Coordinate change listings
Segment Open
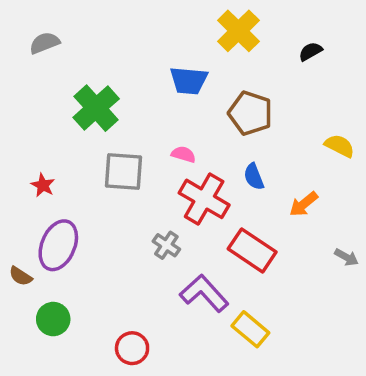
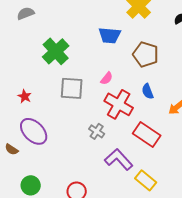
pink semicircle: (184, 154) -> (107, 78), turned 112
purple ellipse: (58, 245) -> (34, 131), turned -68
green circle: (53, 319) -> (31, 185), moved

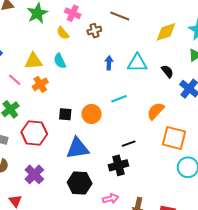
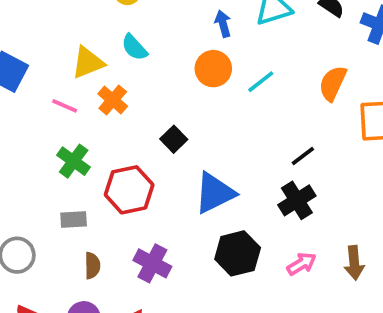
black square: (65, 114) -> (174, 139), turned -32
orange circle: (92, 114) -> (213, 69), moved

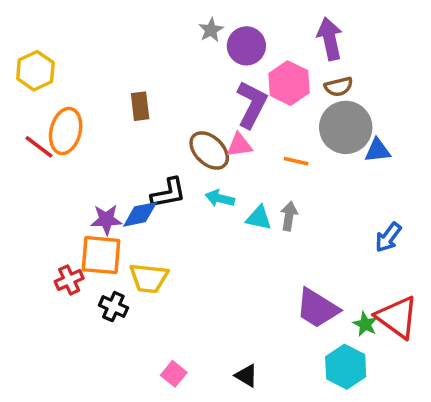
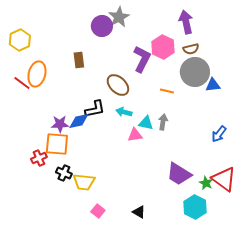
gray star: (211, 30) -> (119, 17), size x1.5
purple circle: (246, 46) -> (102, 26), moved
pink triangle: (239, 145) -> (135, 135), moved
yellow trapezoid: (149, 278) -> (84, 182), moved

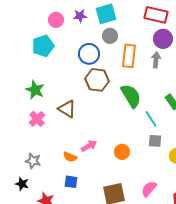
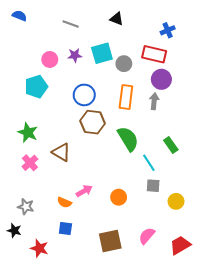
gray circle: (110, 36) -> (124, 64), moved

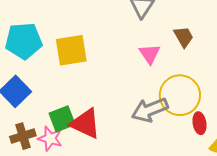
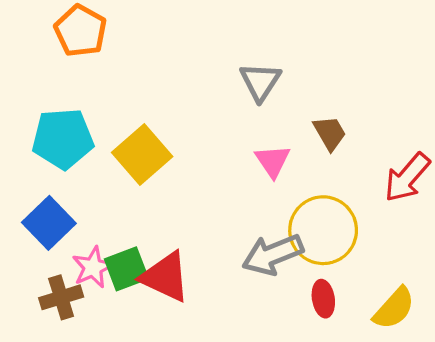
yellow square: (71, 50) -> (142, 155), turned -32
red ellipse: (200, 123) -> (323, 299), moved
pink star: (50, 139) -> (93, 267), moved, turned 30

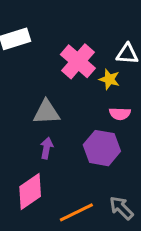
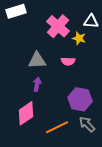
pink semicircle: (120, 114) -> (68, 61), moved
purple hexagon: (102, 148) -> (80, 99), moved

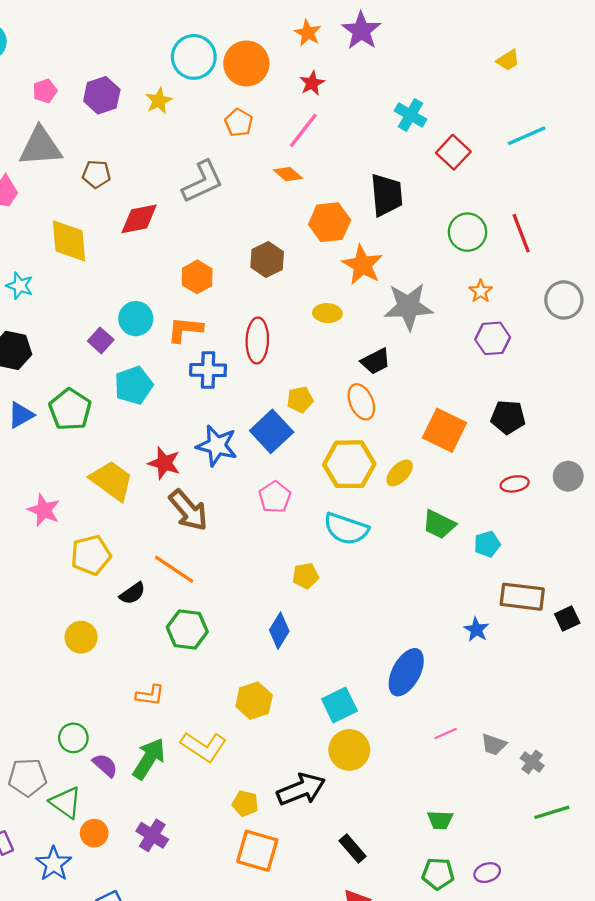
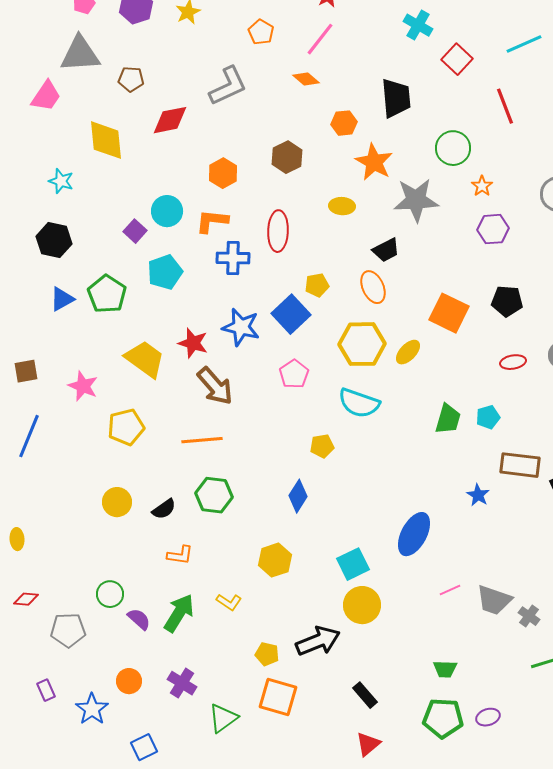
orange hexagon: (330, 222) -> (344, 123), size x0.7
green circle: (468, 232) -> (453, 148), moved
red line: (521, 233) -> (505, 106), moved
green trapezoid: (439, 524) -> (448, 419), moved, turned -100
orange line: (174, 569) -> (202, 440), turned -39
black semicircle: (132, 593) -> (164, 509), moved
gray trapezoid: (494, 744) -> (494, 600), size x1.5
yellow L-shape: (204, 747) -> (229, 602), size x0.6
green triangle: (66, 802) -> (223, 718), moved, turned 48
green pentagon: (438, 874) -> (443, 718), size x1.4

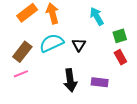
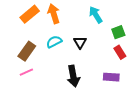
cyan semicircle: (52, 43) -> (54, 42), size x0.7
purple rectangle: (100, 82) -> (111, 77), moved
Segment Closed
[TASK PROMPT]
Return a verbatim transcription of the data, omitting all images.

[RESULT OF THIS EXERCISE]
pink semicircle: (184, 154) -> (107, 78), turned 112
purple ellipse: (58, 245) -> (34, 131), turned -68
green circle: (53, 319) -> (31, 185), moved

black square: (65, 114) -> (174, 139), turned -32
orange circle: (92, 114) -> (213, 69), moved

gray star: (211, 30) -> (119, 17), size x1.5
purple circle: (246, 46) -> (102, 26), moved
pink triangle: (239, 145) -> (135, 135), moved
yellow trapezoid: (149, 278) -> (84, 182), moved

gray circle: (110, 36) -> (124, 64), moved

yellow square: (71, 50) -> (142, 155), turned -32
red ellipse: (200, 123) -> (323, 299), moved
pink star: (50, 139) -> (93, 267), moved, turned 30

pink semicircle: (120, 114) -> (68, 61), moved
purple hexagon: (102, 148) -> (80, 99), moved

orange hexagon: (330, 222) -> (344, 123), size x0.7
green circle: (468, 232) -> (453, 148), moved
red line: (521, 233) -> (505, 106), moved
green trapezoid: (439, 524) -> (448, 419), moved, turned -100
orange line: (174, 569) -> (202, 440), turned -39
black semicircle: (132, 593) -> (164, 509), moved
gray trapezoid: (494, 744) -> (494, 600), size x1.5
yellow L-shape: (204, 747) -> (229, 602), size x0.6
green triangle: (66, 802) -> (223, 718), moved, turned 48
green pentagon: (438, 874) -> (443, 718), size x1.4

cyan semicircle: (52, 43) -> (54, 42), size x0.7
purple rectangle: (100, 82) -> (111, 77), moved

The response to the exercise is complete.